Every line from the line containing "(481, 273) = (421, 368): none" to the end of the data must appear in the answer exactly as it appears there, and nothing else.

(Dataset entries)
········
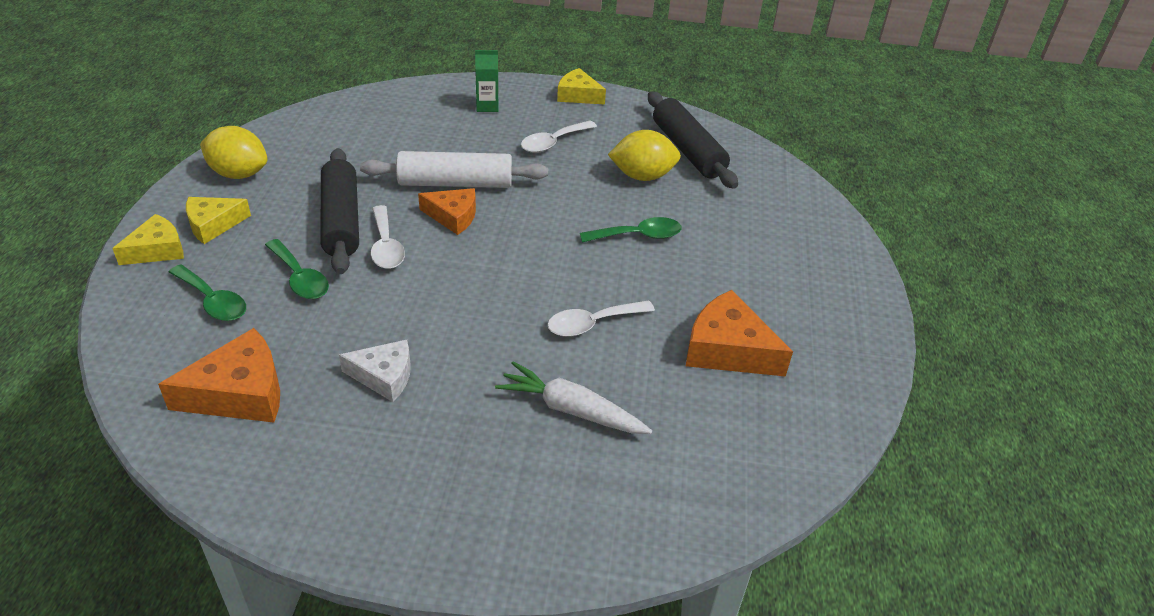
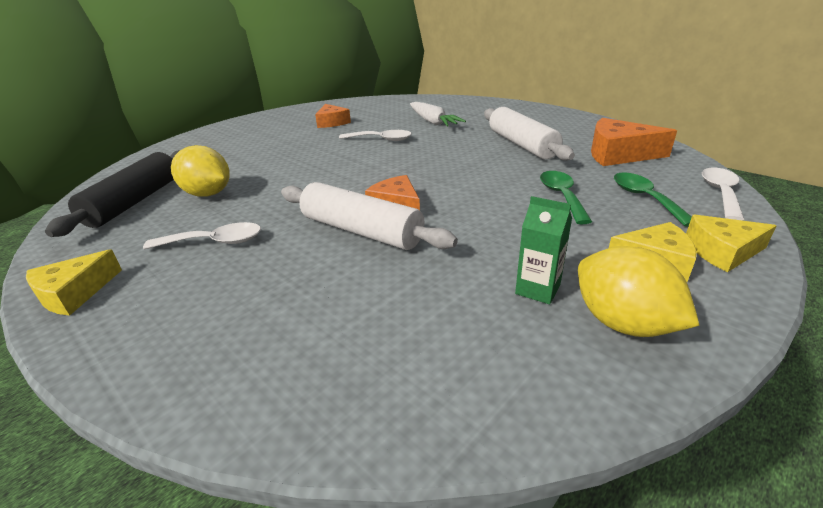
camera: 140 degrees left, 10 degrees down
(341, 220) = (503, 228): black rolling pin -> none
(384, 376) = (521, 144): white cheese -> white rolling pin
(386, 246) = (474, 199): white spoon -> white spoon (720, 193)
(487, 106) = (191, 318): green carton -> green carton (537, 289)
(578, 95) = (74, 293): yellow cheese -> yellow cheese turned 60 degrees clockwise
(638, 236) = (286, 164): green spoon -> none
(727, 349) = (332, 122): orange cheese -> orange cheese, size x0.66

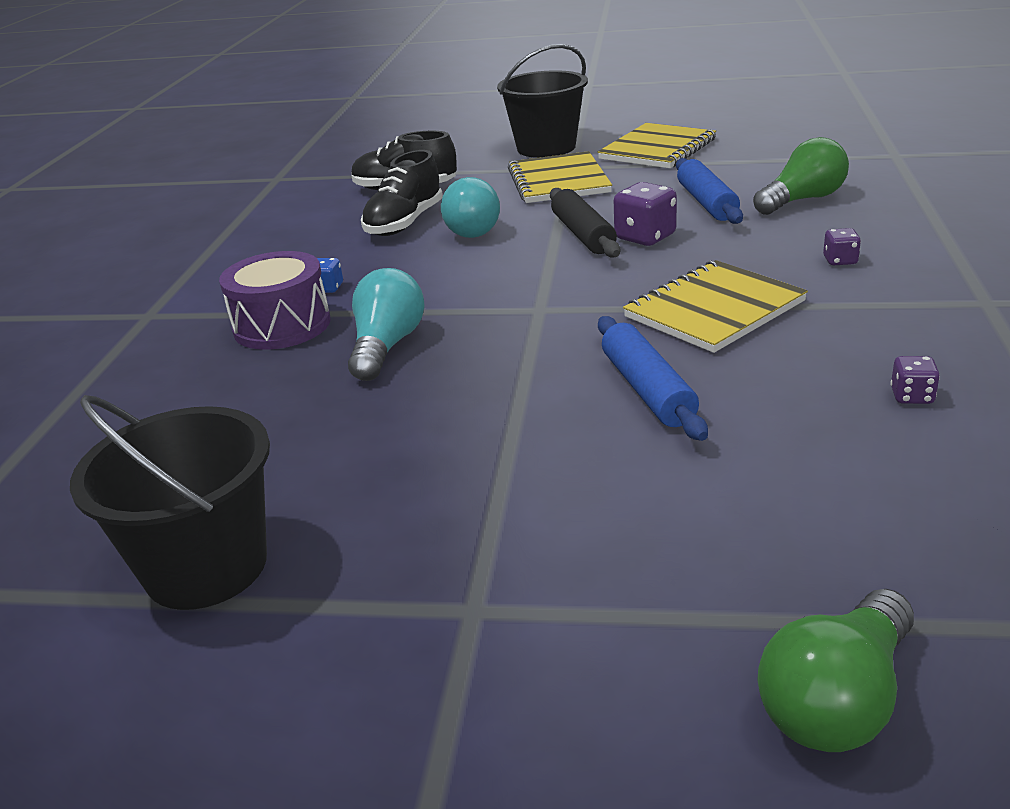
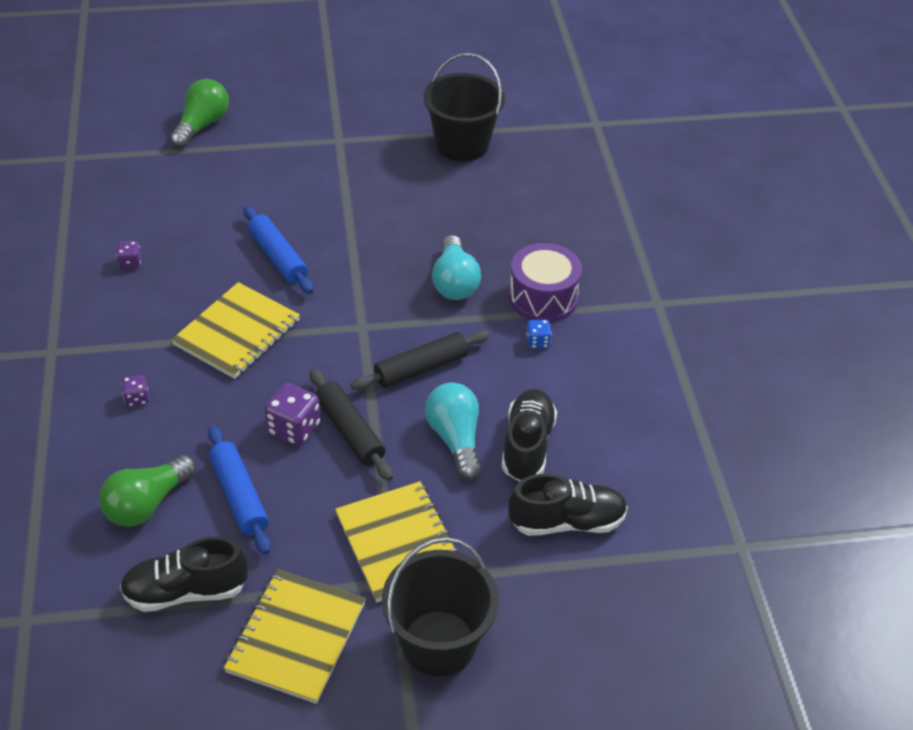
camera: 160 degrees right, 15 degrees up
(481, 273) = (421, 368): none -> black rolling pin
(752, 164) = (186, 591): none -> black shoe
········
_The completed task_
(481, 273) = (421, 368): none -> black rolling pin
(752, 164) = (186, 591): none -> black shoe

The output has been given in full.